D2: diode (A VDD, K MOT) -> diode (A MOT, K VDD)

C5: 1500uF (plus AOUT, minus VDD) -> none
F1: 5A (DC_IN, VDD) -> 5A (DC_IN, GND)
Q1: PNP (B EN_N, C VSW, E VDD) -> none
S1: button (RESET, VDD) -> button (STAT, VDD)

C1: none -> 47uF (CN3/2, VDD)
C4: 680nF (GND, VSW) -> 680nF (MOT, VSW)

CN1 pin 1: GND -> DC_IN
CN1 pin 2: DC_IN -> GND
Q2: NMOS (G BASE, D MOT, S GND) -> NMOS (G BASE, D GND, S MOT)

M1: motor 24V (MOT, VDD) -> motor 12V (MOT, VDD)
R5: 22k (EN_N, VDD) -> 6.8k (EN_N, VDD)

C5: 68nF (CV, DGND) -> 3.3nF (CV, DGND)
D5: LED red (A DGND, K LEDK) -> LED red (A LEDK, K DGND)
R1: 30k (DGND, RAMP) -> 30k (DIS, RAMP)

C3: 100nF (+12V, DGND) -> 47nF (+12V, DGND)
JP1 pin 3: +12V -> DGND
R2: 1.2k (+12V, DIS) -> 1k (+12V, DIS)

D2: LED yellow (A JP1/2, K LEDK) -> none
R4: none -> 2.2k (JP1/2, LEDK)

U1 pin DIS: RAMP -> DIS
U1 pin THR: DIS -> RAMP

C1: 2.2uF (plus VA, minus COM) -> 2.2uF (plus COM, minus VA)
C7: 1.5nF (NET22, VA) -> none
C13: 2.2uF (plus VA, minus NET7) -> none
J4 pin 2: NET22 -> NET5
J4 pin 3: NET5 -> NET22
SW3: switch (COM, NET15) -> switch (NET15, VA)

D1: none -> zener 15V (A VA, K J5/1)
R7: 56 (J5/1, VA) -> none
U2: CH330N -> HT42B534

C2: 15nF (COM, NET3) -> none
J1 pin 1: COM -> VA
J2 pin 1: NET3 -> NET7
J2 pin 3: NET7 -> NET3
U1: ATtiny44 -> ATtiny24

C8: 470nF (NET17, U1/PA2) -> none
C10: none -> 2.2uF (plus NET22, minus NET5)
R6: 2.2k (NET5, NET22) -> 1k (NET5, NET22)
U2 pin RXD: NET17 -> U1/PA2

▶ **Prompt**
Exactly as they appear above, give the entries again.

▶ **Exercise output**
D2: diode (A VDD, K MOT) -> diode (A MOT, K VDD)

C5: 1500uF (plus AOUT, minus VDD) -> none
F1: 5A (DC_IN, VDD) -> 5A (DC_IN, GND)
Q1: PNP (B EN_N, C VSW, E VDD) -> none
S1: button (RESET, VDD) -> button (STAT, VDD)

C1: none -> 47uF (CN3/2, VDD)
C4: 680nF (GND, VSW) -> 680nF (MOT, VSW)

CN1 pin 1: GND -> DC_IN
CN1 pin 2: DC_IN -> GND
Q2: NMOS (G BASE, D MOT, S GND) -> NMOS (G BASE, D GND, S MOT)

M1: motor 24V (MOT, VDD) -> motor 12V (MOT, VDD)
R5: 22k (EN_N, VDD) -> 6.8k (EN_N, VDD)

C5: 68nF (CV, DGND) -> 3.3nF (CV, DGND)
D5: LED red (A DGND, K LEDK) -> LED red (A LEDK, K DGND)
R1: 30k (DGND, RAMP) -> 30k (DIS, RAMP)

C3: 100nF (+12V, DGND) -> 47nF (+12V, DGND)
JP1 pin 3: +12V -> DGND
R2: 1.2k (+12V, DIS) -> 1k (+12V, DIS)

D2: LED yellow (A JP1/2, K LEDK) -> none
R4: none -> 2.2k (JP1/2, LEDK)

U1 pin DIS: RAMP -> DIS
U1 pin THR: DIS -> RAMP

C1: 2.2uF (plus VA, minus COM) -> 2.2uF (plus COM, minus VA)
C7: 1.5nF (NET22, VA) -> none
C13: 2.2uF (plus VA, minus NET7) -> none
J4 pin 2: NET22 -> NET5
J4 pin 3: NET5 -> NET22
SW3: switch (COM, NET15) -> switch (NET15, VA)

D1: none -> zener 15V (A VA, K J5/1)
R7: 56 (J5/1, VA) -> none
U2: CH330N -> HT42B534

C2: 15nF (COM, NET3) -> none
J1 pin 1: COM -> VA
J2 pin 1: NET3 -> NET7
J2 pin 3: NET7 -> NET3
U1: ATtiny44 -> ATtiny24

C8: 470nF (NET17, U1/PA2) -> none
C10: none -> 2.2uF (plus NET22, minus NET5)
R6: 2.2k (NET5, NET22) -> 1k (NET5, NET22)
U2 pin RXD: NET17 -> U1/PA2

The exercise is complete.